§ **PROBLEM STATEMENT**: Please copy, exactly as they appear below, the lines from the one containing "blue line: moved 3 px left, 30 px down" through the one containing "purple square: rotated".

§ **SOURCE INFORMATION**:
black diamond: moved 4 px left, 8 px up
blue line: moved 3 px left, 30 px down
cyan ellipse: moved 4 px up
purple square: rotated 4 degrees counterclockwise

* * *

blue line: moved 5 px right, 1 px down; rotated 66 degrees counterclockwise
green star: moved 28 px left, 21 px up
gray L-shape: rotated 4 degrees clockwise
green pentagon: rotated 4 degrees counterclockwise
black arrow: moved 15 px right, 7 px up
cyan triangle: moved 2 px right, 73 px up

---

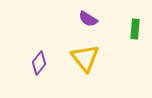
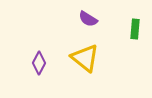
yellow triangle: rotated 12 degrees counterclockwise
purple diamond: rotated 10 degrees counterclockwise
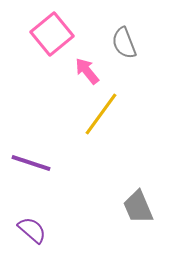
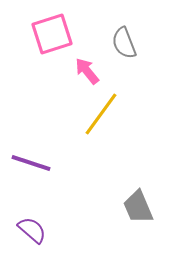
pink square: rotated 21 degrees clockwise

§ **EXERCISE OUTPUT**:
blue line: moved 3 px left, 30 px down
cyan ellipse: moved 4 px up
purple square: rotated 4 degrees counterclockwise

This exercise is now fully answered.